Please return the full listing exactly as written, with the images removed.

Provided material -
────────────────────

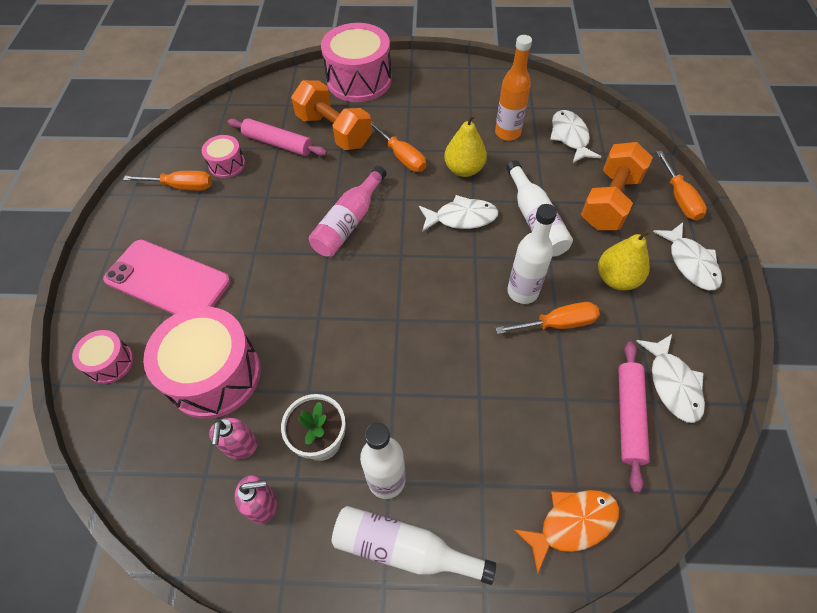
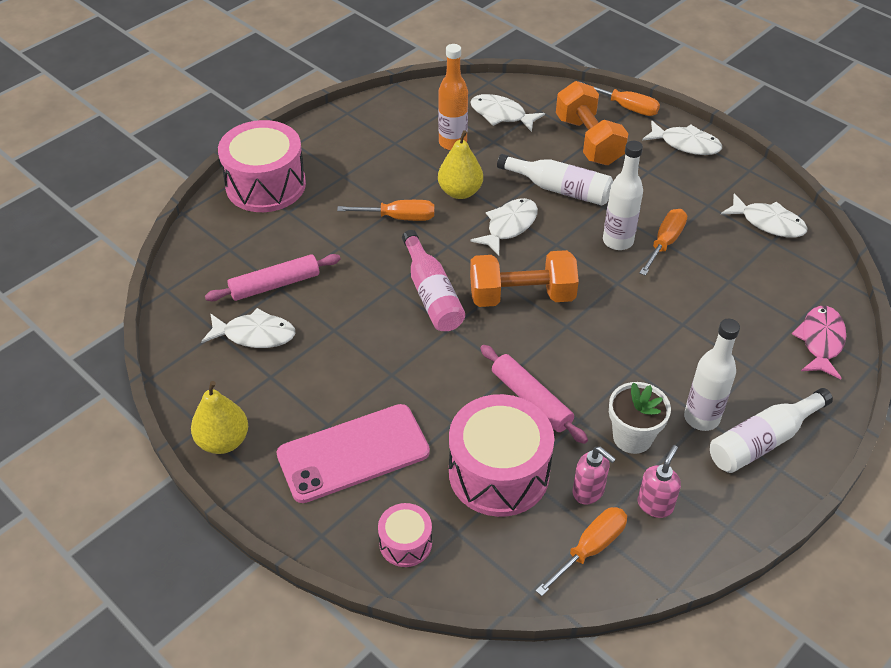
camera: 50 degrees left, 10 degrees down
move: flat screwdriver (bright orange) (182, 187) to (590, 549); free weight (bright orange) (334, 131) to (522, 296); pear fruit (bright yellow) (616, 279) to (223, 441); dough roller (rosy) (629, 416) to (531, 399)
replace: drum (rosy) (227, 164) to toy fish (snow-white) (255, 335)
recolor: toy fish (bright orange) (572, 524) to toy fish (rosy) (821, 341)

────────────────────

Problem solution -
camera: 50 degrees left, 10 degrees down
move: flat screwdriver (bright orange) (182, 187) to (590, 549); free weight (bright orange) (334, 131) to (522, 296); pear fruit (bright yellow) (616, 279) to (223, 441); dough roller (rosy) (629, 416) to (531, 399)
replace: drum (rosy) (227, 164) to toy fish (snow-white) (255, 335)
recolor: toy fish (bright orange) (572, 524) to toy fish (rosy) (821, 341)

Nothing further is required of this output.